▶ EXERCISE AIM
Produce as output only the lines below starting at the line with "camera: 25 degrees left, 15 degrees up" and continuing through the line with "(422, 340) = (382, 239): orange", each one exactly as written.

▶ DATA PROVIDED
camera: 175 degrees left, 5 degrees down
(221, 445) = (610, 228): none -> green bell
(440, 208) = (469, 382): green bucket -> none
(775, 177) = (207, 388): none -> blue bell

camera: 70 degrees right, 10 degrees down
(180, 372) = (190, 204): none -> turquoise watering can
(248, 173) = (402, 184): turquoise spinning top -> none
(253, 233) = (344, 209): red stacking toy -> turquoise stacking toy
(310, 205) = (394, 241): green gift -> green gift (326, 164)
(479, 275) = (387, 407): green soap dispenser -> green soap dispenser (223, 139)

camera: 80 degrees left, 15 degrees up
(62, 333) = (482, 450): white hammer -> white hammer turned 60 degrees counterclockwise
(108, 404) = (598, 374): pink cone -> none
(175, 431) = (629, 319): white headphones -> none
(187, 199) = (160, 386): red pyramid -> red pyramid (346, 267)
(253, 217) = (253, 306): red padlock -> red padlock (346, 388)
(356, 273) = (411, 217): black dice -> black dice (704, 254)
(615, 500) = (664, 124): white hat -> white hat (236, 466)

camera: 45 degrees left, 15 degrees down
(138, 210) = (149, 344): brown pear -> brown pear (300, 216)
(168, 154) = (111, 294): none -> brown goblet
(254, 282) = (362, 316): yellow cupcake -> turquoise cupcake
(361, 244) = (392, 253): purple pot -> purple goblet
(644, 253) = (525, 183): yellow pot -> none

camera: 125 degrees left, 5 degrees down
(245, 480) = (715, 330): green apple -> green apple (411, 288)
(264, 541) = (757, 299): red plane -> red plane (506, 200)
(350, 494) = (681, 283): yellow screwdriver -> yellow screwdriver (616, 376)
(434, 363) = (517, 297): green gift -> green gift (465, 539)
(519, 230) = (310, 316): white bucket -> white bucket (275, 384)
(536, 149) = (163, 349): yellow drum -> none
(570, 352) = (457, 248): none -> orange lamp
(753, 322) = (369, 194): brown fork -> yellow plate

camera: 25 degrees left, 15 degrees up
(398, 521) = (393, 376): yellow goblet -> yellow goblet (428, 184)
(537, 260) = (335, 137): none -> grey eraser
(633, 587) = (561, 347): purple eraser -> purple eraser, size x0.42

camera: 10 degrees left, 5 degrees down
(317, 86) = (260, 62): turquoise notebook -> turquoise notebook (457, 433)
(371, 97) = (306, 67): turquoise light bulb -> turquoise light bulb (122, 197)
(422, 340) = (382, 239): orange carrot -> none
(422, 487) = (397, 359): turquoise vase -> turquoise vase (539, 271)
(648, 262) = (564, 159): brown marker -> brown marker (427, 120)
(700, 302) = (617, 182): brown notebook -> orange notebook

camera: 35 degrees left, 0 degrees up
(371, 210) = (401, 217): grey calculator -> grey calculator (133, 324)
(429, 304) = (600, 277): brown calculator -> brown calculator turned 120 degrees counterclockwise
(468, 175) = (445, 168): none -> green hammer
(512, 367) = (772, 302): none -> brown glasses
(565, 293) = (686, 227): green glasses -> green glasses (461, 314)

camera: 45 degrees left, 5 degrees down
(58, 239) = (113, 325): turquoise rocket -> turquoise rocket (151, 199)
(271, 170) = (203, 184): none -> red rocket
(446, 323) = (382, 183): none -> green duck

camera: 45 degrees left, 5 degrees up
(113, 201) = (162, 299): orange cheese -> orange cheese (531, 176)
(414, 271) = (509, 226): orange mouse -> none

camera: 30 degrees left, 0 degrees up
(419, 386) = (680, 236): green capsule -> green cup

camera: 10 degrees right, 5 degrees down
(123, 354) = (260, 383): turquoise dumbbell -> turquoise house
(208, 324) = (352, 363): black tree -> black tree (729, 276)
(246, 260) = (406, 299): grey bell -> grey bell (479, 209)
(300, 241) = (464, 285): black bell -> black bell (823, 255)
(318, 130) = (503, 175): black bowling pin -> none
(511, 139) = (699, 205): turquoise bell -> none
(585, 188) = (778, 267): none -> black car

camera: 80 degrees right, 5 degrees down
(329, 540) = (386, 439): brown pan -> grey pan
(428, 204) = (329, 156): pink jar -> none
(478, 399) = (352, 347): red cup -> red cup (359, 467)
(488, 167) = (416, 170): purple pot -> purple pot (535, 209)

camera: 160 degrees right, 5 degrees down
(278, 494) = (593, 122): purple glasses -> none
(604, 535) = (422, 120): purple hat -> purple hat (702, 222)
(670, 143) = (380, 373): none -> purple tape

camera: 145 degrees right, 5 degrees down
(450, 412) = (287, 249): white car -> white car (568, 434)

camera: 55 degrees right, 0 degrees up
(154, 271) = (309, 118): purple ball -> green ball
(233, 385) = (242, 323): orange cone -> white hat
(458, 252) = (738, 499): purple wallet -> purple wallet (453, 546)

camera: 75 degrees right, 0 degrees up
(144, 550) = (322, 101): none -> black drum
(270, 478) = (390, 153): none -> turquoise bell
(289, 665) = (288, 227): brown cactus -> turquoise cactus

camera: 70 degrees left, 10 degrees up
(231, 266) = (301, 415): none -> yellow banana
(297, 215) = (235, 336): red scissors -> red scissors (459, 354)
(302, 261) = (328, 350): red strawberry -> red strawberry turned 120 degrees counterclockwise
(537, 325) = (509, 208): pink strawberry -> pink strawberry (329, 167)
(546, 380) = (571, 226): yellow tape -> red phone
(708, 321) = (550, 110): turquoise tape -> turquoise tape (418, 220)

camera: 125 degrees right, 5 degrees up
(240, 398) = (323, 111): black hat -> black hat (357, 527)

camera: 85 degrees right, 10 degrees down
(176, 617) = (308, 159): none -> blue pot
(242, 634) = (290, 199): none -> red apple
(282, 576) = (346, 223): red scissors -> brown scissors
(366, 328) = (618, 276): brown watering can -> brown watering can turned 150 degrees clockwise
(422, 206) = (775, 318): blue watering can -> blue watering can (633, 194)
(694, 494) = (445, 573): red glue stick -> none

▶ WRITTEN SOLUTION
camera: 25 degrees left, 15 degrees up
(398, 521) = (393, 376): yellow goblet -> yellow goblet (428, 184)
(537, 260) = (335, 137): none -> grey eraser
(633, 587) = (561, 347): purple eraser -> purple eraser, size x0.42

camera: 10 degrees left, 5 degrees down
(317, 86) = (260, 62): turquoise notebook -> turquoise notebook (457, 433)
(371, 97) = (306, 67): turquoise light bulb -> turquoise light bulb (122, 197)
(422, 340) = (382, 239): orange carrot -> none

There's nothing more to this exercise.